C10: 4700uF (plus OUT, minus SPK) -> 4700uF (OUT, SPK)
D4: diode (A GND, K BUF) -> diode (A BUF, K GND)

-=-=-

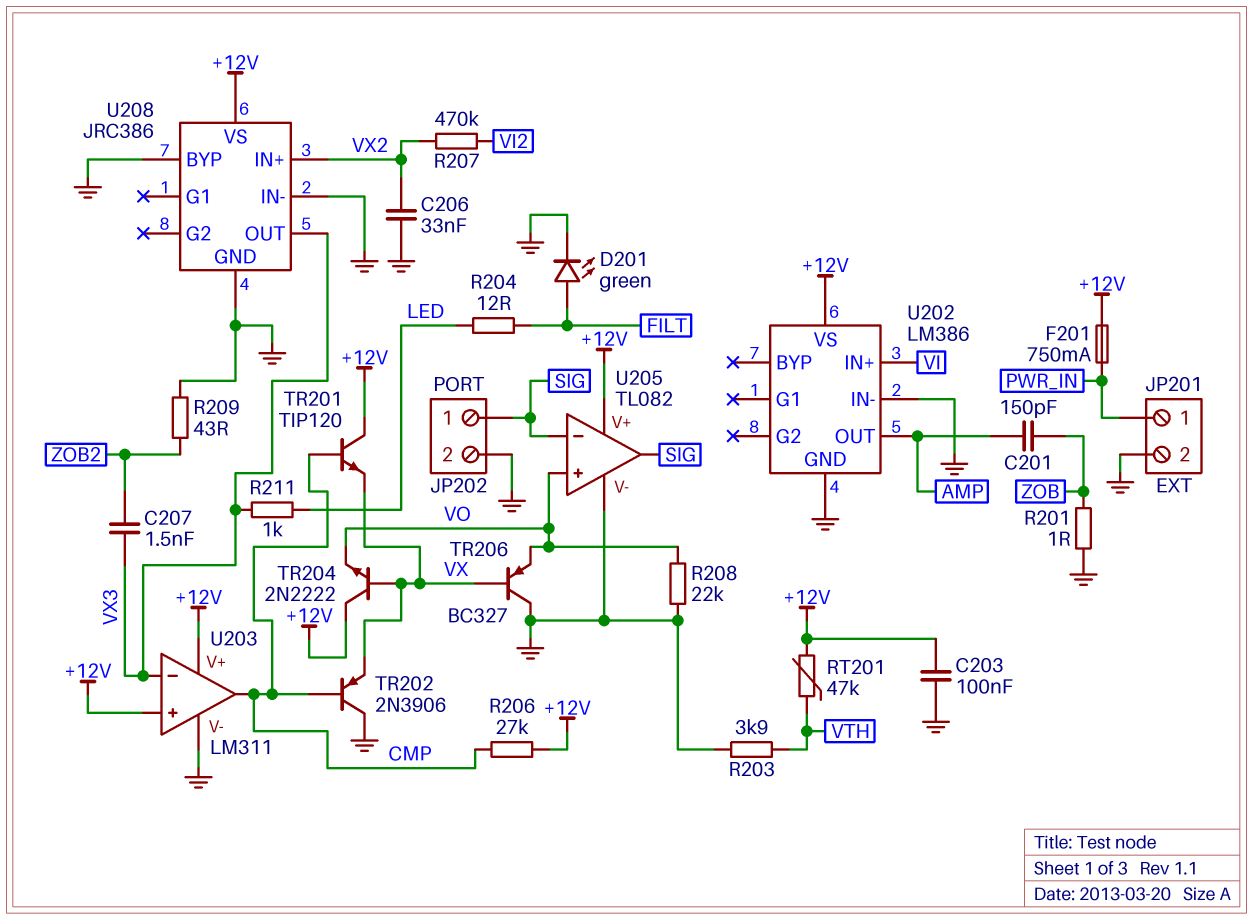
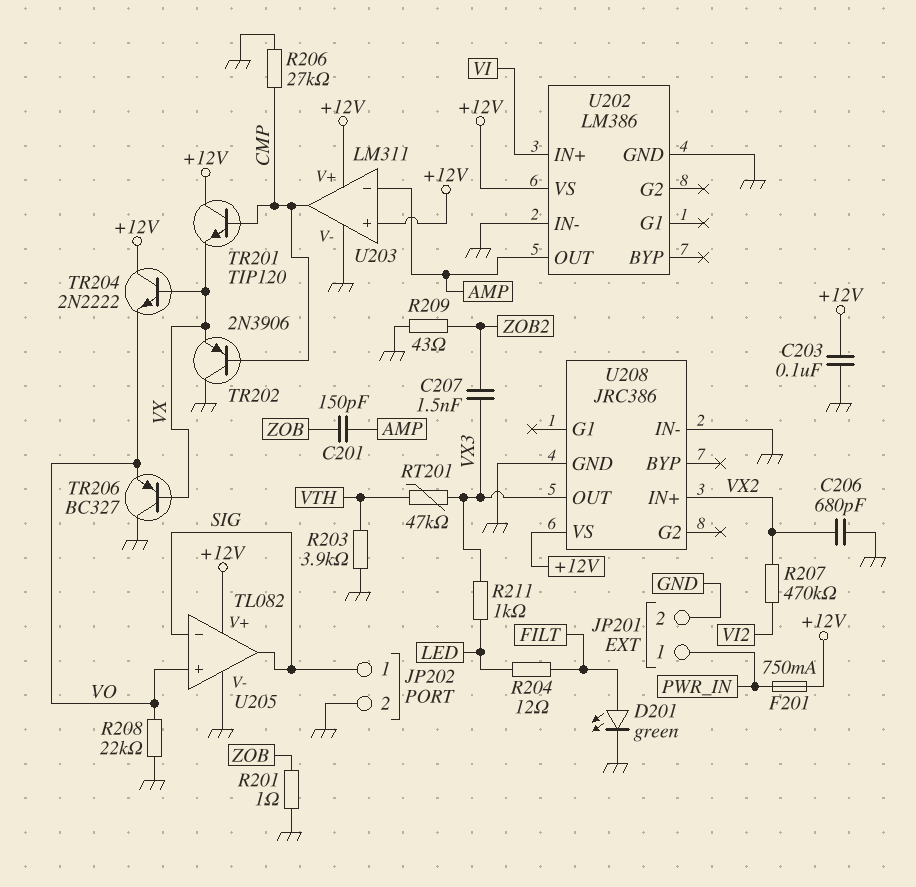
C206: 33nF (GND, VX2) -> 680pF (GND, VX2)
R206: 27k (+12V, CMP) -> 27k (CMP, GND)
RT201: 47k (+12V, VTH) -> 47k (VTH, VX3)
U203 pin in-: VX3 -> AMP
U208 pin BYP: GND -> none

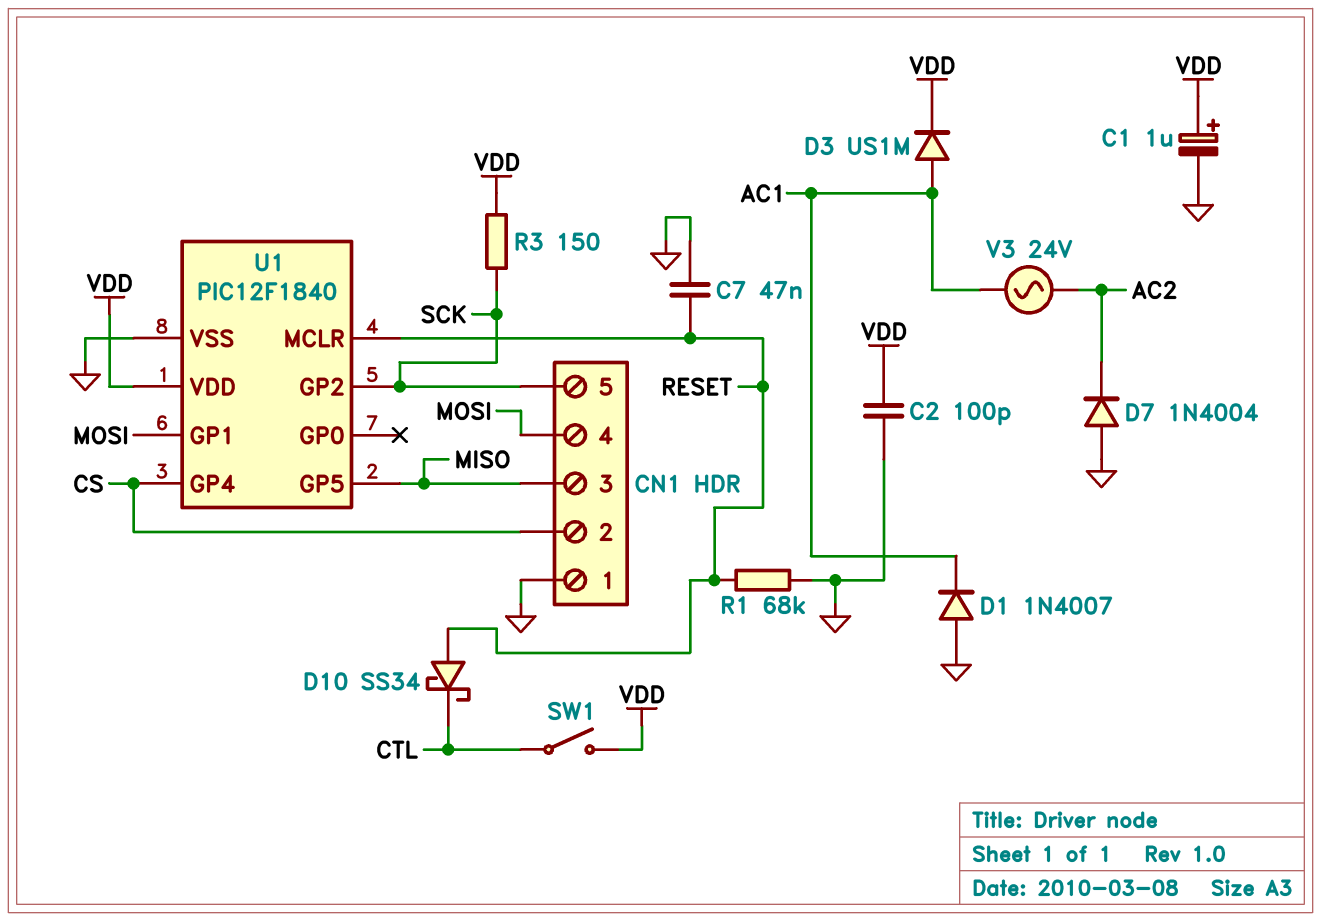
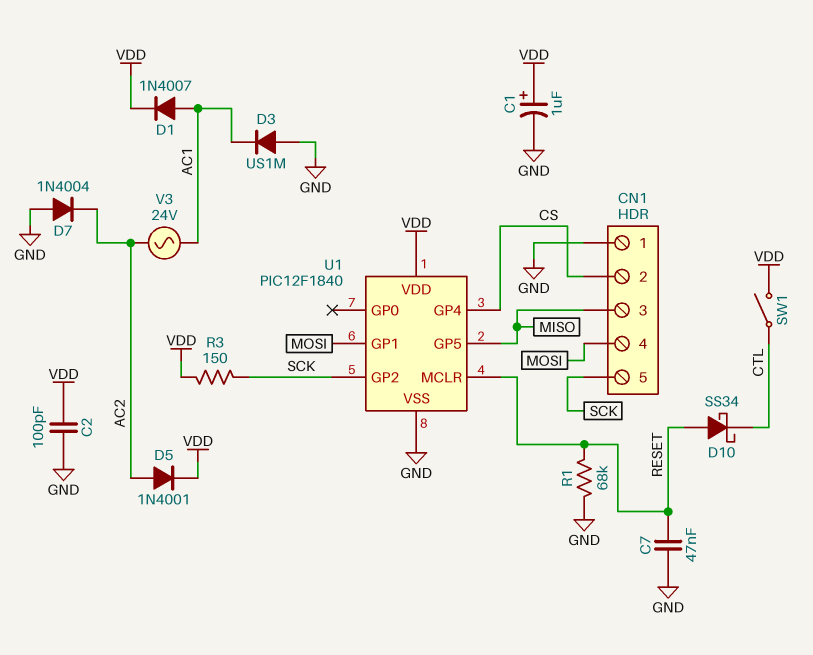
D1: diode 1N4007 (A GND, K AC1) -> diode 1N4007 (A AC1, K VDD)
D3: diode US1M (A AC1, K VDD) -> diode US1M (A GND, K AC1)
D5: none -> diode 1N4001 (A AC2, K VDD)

-=-=-

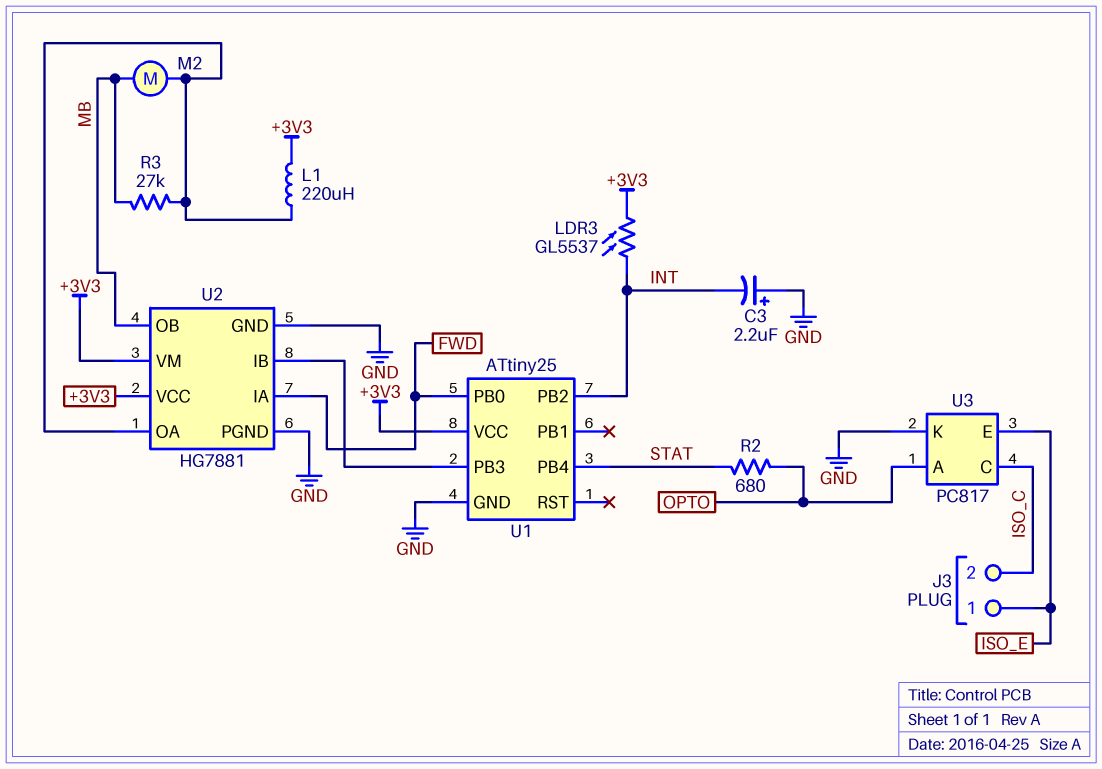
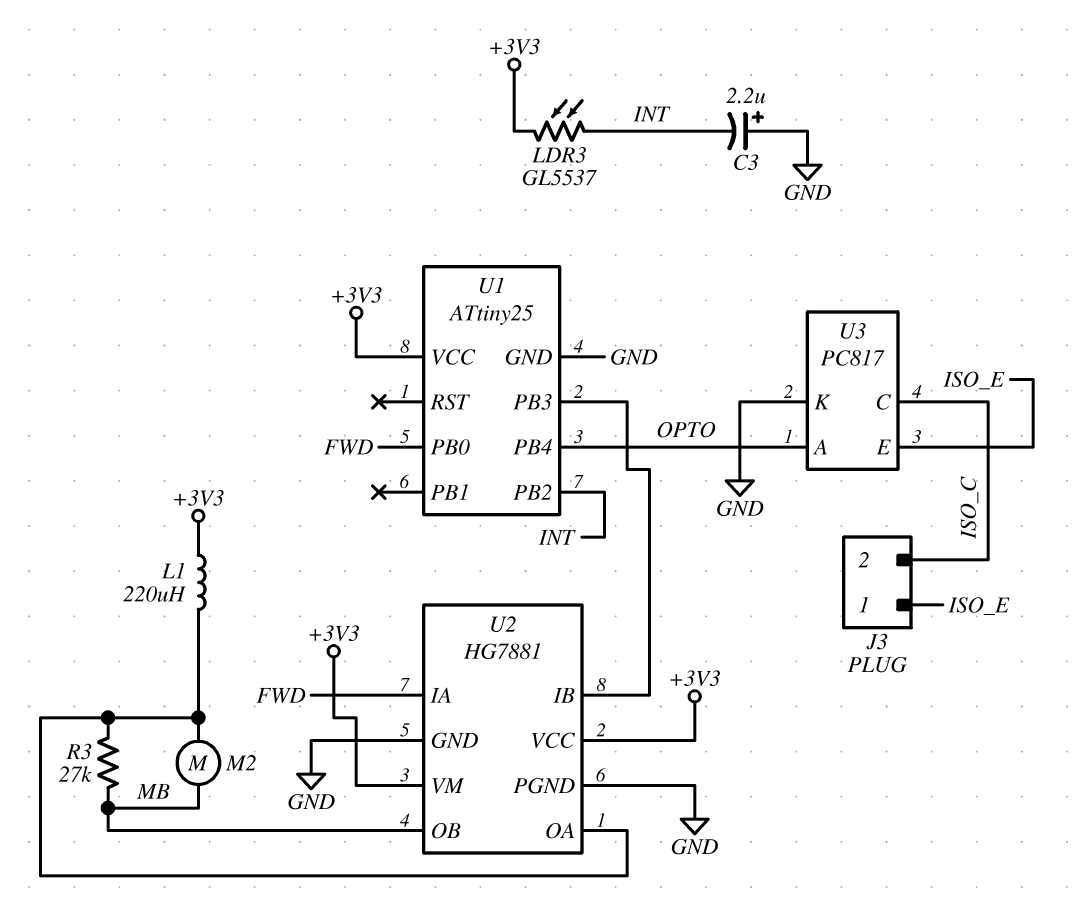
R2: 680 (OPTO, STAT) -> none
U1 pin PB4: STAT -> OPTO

-=-=-

- Work item
Using only the entries above, output the line with "C10: 4700uF (plus", the line with "D4: diode (A", and all lines between them, exactly as they stand.

- Response to the exercise
C10: 4700uF (plus OUT, minus SPK) -> 4700uF (OUT, SPK)
D4: diode (A GND, K BUF) -> diode (A BUF, K GND)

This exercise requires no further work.